## [EXERCISE OBJECTIVE]
Please copy out every line below that contains the string "italic". Case counts, so a line matches only if its capital and lowercase letters agree with it.

▽

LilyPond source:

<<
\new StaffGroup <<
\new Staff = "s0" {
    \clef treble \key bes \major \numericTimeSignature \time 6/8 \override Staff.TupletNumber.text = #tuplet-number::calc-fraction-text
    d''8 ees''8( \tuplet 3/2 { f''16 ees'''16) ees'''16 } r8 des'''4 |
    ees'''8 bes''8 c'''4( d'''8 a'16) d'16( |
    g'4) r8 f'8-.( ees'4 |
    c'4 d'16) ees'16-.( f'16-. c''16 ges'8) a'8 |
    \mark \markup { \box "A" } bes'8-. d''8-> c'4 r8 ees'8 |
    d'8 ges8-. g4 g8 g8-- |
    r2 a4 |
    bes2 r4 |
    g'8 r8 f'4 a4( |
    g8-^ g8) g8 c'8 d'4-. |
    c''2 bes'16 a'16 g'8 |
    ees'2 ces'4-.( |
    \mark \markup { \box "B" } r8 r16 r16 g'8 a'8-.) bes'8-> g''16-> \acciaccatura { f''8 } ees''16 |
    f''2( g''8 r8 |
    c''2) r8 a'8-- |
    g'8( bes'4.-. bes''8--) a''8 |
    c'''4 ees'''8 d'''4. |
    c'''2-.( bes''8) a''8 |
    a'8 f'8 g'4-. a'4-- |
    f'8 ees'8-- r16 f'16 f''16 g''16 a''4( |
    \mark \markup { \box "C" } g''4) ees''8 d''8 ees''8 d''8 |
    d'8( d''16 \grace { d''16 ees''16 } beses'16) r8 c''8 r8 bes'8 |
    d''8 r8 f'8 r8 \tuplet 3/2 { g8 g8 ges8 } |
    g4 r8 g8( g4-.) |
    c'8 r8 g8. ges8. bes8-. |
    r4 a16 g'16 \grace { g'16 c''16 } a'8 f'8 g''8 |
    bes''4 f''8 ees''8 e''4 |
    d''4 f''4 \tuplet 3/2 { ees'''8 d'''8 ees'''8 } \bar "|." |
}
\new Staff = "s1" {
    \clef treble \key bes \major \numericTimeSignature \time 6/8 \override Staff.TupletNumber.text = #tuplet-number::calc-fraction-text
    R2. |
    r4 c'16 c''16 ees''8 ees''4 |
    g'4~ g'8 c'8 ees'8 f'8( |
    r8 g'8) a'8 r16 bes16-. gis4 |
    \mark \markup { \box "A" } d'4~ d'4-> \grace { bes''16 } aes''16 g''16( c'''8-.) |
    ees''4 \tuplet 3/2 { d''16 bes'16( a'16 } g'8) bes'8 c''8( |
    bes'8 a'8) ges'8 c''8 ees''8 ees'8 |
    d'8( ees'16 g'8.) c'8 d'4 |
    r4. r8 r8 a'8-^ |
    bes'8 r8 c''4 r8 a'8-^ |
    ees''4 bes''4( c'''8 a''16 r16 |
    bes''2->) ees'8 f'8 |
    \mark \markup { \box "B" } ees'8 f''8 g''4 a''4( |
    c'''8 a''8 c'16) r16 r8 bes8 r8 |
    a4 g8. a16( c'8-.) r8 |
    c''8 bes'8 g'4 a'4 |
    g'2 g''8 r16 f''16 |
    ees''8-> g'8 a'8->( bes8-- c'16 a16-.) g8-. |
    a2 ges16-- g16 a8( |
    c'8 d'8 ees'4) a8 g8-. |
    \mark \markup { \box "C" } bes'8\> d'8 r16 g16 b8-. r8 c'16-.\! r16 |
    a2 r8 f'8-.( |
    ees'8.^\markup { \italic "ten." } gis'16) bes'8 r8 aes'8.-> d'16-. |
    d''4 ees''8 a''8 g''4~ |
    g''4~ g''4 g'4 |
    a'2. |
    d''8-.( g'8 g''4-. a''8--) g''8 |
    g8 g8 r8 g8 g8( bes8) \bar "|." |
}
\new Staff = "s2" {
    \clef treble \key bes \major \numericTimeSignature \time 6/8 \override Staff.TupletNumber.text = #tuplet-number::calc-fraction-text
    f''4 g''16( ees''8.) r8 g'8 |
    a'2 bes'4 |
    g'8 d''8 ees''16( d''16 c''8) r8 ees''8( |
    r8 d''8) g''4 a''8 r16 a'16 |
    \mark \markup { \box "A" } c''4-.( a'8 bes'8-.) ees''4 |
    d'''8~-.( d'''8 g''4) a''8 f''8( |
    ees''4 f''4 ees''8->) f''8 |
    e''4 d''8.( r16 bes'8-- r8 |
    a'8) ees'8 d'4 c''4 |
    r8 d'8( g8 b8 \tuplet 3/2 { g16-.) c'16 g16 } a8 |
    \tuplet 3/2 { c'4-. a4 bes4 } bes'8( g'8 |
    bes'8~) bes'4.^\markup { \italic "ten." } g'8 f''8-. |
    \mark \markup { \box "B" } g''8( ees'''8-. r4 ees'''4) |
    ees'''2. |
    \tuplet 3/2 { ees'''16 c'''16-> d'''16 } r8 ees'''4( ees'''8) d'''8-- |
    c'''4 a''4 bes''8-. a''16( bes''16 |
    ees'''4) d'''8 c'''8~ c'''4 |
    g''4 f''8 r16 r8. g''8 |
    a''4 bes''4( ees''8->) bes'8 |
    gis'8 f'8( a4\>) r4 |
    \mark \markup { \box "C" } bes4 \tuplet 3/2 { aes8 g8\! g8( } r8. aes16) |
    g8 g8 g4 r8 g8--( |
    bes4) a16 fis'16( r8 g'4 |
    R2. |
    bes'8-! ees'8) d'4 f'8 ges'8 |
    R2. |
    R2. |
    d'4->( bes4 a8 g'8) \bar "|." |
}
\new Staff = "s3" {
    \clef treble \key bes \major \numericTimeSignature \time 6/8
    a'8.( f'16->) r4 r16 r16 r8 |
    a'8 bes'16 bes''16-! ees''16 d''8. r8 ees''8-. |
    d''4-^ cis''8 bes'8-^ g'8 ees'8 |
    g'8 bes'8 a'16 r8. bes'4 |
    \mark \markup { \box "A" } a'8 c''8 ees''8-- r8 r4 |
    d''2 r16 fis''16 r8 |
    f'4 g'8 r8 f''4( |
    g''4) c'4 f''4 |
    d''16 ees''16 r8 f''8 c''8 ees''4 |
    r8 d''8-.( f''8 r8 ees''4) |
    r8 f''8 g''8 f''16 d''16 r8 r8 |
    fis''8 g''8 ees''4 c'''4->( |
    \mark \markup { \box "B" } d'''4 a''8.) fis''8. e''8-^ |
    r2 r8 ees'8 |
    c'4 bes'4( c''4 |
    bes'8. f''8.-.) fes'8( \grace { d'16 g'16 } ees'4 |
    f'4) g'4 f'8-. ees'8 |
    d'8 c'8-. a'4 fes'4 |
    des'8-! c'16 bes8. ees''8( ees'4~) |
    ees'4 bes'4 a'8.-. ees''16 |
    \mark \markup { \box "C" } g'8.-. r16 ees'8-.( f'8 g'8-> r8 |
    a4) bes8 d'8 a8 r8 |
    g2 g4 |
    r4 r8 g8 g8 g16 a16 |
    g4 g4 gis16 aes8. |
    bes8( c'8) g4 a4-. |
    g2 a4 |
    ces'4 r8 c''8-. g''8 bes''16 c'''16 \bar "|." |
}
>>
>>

△

## [THE COMPLETED TASK]
    ees'8.^\markup { \italic "ten." } gis'16) bes'8 r8 aes'8.-> d'16-. |
    bes'8~) bes'4.^\markup { \italic "ten." } g'8 f''8-. |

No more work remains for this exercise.